- **Task directions**: Count the lines in the data below that contain the string "kern", with case counting, and give only the number.

--- Begin ---

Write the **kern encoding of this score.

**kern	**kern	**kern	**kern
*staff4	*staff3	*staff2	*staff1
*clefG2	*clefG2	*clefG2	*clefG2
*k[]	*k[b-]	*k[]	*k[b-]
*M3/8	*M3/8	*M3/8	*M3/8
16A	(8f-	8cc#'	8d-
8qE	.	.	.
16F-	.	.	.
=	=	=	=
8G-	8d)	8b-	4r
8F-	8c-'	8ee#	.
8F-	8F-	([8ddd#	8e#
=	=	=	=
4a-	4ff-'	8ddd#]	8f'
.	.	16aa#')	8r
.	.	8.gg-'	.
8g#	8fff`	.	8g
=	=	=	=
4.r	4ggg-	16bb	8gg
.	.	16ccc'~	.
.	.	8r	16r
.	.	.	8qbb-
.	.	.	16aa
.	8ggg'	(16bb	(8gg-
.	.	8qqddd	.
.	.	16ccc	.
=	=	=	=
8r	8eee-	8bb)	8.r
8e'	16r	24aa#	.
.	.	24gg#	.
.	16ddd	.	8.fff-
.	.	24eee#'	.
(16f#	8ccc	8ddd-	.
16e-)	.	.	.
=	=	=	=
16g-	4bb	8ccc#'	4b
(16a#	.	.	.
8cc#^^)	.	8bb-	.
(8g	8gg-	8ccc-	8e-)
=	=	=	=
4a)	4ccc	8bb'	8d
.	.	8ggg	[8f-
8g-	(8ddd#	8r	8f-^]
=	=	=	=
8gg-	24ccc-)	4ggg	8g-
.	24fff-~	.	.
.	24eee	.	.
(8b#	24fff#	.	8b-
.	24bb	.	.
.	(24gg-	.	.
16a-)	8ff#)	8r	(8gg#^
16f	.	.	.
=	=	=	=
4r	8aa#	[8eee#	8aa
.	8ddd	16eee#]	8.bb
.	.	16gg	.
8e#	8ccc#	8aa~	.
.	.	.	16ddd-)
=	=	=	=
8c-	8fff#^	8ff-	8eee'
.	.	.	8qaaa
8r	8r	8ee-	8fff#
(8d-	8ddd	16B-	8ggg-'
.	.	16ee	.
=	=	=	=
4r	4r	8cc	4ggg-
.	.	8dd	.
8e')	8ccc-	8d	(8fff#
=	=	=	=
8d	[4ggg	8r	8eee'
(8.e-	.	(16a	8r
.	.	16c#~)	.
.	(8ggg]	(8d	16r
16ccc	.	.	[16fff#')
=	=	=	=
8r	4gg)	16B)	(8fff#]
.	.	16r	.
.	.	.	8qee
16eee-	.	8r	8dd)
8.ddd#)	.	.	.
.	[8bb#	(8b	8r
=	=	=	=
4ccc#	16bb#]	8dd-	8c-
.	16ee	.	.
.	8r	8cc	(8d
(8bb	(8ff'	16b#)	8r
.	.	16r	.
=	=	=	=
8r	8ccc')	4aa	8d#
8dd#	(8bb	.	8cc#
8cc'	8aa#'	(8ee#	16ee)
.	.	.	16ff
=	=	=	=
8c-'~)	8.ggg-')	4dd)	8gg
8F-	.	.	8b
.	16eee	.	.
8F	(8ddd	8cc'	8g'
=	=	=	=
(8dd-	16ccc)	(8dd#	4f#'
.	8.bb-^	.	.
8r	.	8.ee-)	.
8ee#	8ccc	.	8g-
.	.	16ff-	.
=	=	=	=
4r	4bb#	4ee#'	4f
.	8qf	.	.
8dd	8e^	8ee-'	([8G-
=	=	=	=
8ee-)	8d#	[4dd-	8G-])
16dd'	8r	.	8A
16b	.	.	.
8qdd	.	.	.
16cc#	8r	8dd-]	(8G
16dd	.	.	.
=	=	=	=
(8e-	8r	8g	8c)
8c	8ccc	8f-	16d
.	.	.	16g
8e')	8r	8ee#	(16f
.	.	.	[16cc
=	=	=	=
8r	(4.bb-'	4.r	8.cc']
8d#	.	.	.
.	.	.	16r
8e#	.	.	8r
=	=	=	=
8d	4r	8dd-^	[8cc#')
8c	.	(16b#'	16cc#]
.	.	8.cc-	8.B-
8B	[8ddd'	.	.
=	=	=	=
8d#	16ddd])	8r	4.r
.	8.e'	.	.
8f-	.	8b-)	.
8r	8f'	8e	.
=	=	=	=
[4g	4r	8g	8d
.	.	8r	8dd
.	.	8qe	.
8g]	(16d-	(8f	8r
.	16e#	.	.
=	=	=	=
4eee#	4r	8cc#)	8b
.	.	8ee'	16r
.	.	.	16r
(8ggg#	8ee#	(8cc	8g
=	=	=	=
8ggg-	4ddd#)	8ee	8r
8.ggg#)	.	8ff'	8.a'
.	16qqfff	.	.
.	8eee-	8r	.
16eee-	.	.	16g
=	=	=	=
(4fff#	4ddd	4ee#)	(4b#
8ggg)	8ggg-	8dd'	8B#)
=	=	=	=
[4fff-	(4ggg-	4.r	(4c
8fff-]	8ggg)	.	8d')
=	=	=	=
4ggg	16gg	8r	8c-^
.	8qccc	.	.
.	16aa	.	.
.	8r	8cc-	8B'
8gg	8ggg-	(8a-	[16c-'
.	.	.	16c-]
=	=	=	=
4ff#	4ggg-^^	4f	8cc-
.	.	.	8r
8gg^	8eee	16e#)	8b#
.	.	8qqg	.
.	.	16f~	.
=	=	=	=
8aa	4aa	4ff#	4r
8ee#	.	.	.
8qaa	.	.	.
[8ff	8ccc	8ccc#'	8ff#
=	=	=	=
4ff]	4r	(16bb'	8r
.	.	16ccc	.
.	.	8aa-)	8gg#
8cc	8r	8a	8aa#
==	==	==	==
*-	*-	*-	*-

--- End ---

- **Solution to this task**: 2